START EXERCISE INPUT
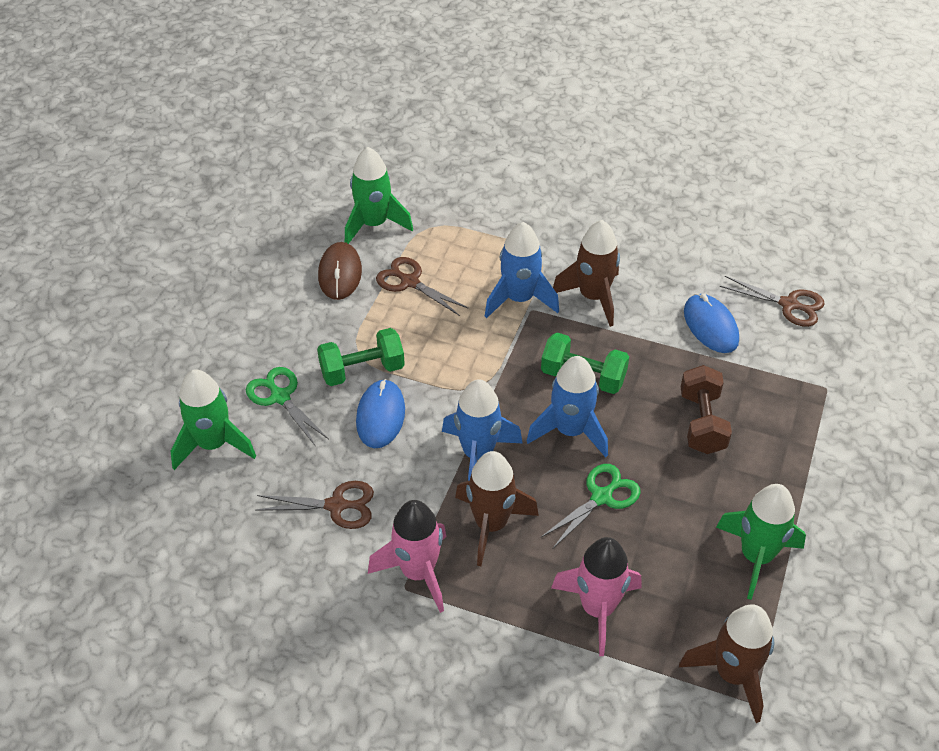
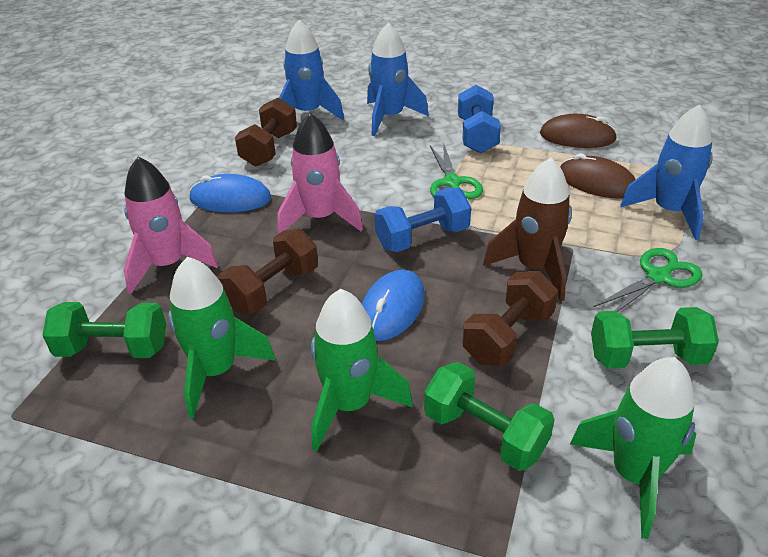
blue dumbbell: none = 0 -> [375,188,471,252] [458,85,501,153] = 2
brown dumbbell: [681,365,732,454] = 1 -> [218,228,318,313] [235,98,297,167] [462,271,558,366] = 3
brown mouse: [318,242,362,300] = 1 -> [540,114,617,148] [560,153,636,199] = 2
brown rocket: [455,451,539,566] [553,220,620,327] [679,604,774,723] = 3 -> [483,158,572,302] = 1
brown scissors: [255,481,374,529] [376,257,469,316] [720,276,824,327] = 3 -> none = 0
green dumbbell: [317,328,405,386] [541,333,629,394] = 2 -> [43,302,166,358] [424,362,555,471] [591,307,719,369] = 3

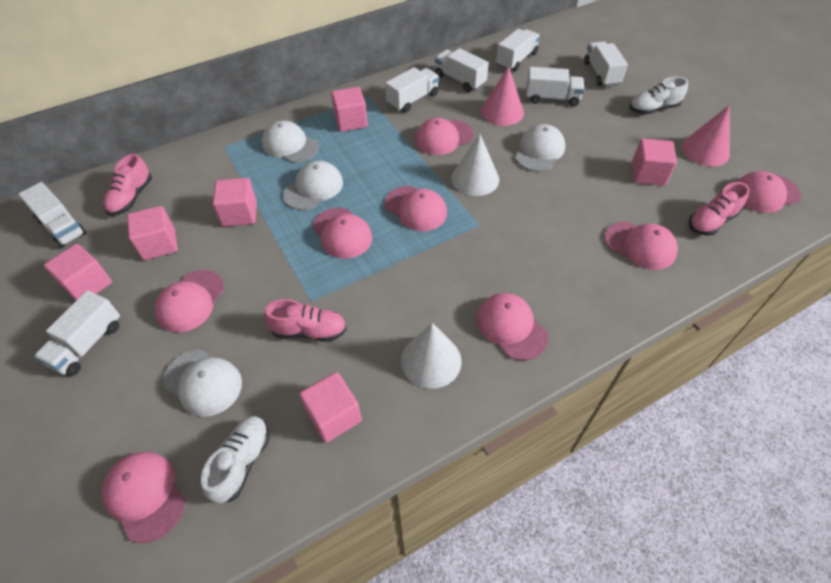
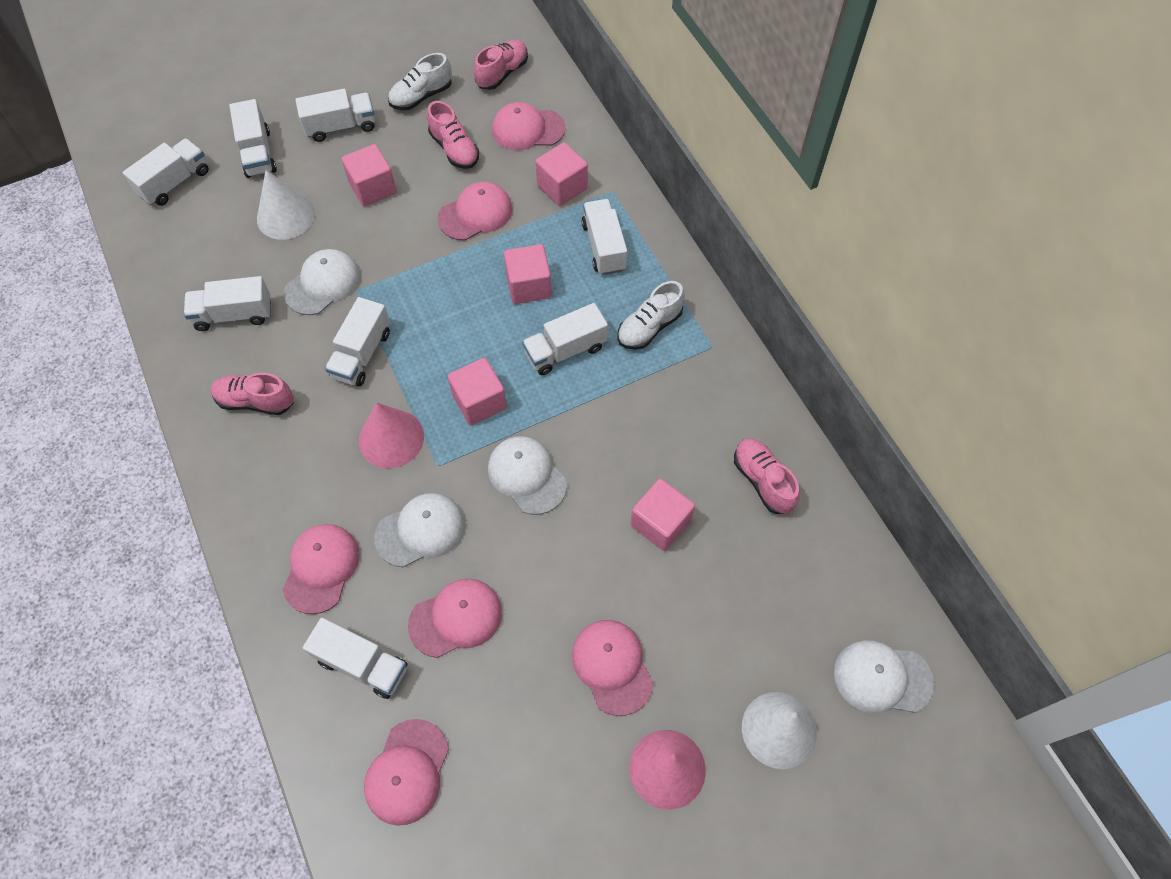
pink cap: [102,452,186,543] [154,270,224,332] [312,208,372,259] [385,186,447,231] [415,118,473,155] [476,293,548,360] [605,221,678,270] [737,171,801,213] = 8 -> [283,524,360,614] [364,719,449,826] [408,579,502,658] [438,181,512,241] [492,102,565,150] [572,620,654,716] = 6
pink cube: [44,244,112,301] [127,206,178,260] [212,178,257,227] [299,372,362,443] [331,87,368,132] [632,139,677,186] = 6 -> [341,144,397,206] [448,358,507,425] [504,244,552,304] [536,142,588,206] [631,479,695,551] = 5
pink shoe: [103,154,152,216] [264,299,346,342] [689,182,750,235] = 3 -> [211,373,294,415] [427,101,479,169] [474,40,528,90] [734,438,800,514] = 4
white truck: [18,182,87,248] [34,290,120,376] [385,67,439,112] [435,48,489,92] [496,29,540,72] [526,67,585,106] [584,42,628,87] = 7 -> [122,138,209,206] [184,276,271,331] [229,99,276,178] [295,89,375,142] [303,618,407,699] [325,297,390,386] [522,303,608,375] [581,199,627,275] = 8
END EXERCISE INPUT
• [EXERCISE BRIEF]: Transcribe the material above in full. No picture is to be copied.

• [RESPONSE]:
blue dumbbell: none = 0 -> [375,188,471,252] [458,85,501,153] = 2
brown dumbbell: [681,365,732,454] = 1 -> [218,228,318,313] [235,98,297,167] [462,271,558,366] = 3
brown mouse: [318,242,362,300] = 1 -> [540,114,617,148] [560,153,636,199] = 2
brown rocket: [455,451,539,566] [553,220,620,327] [679,604,774,723] = 3 -> [483,158,572,302] = 1
brown scissors: [255,481,374,529] [376,257,469,316] [720,276,824,327] = 3 -> none = 0
green dumbbell: [317,328,405,386] [541,333,629,394] = 2 -> [43,302,166,358] [424,362,555,471] [591,307,719,369] = 3

pink cap: [102,452,186,543] [154,270,224,332] [312,208,372,259] [385,186,447,231] [415,118,473,155] [476,293,548,360] [605,221,678,270] [737,171,801,213] = 8 -> [283,524,360,614] [364,719,449,826] [408,579,502,658] [438,181,512,241] [492,102,565,150] [572,620,654,716] = 6
pink cube: [44,244,112,301] [127,206,178,260] [212,178,257,227] [299,372,362,443] [331,87,368,132] [632,139,677,186] = 6 -> [341,144,397,206] [448,358,507,425] [504,244,552,304] [536,142,588,206] [631,479,695,551] = 5
pink shoe: [103,154,152,216] [264,299,346,342] [689,182,750,235] = 3 -> [211,373,294,415] [427,101,479,169] [474,40,528,90] [734,438,800,514] = 4
white truck: [18,182,87,248] [34,290,120,376] [385,67,439,112] [435,48,489,92] [496,29,540,72] [526,67,585,106] [584,42,628,87] = 7 -> [122,138,209,206] [184,276,271,331] [229,99,276,178] [295,89,375,142] [303,618,407,699] [325,297,390,386] [522,303,608,375] [581,199,627,275] = 8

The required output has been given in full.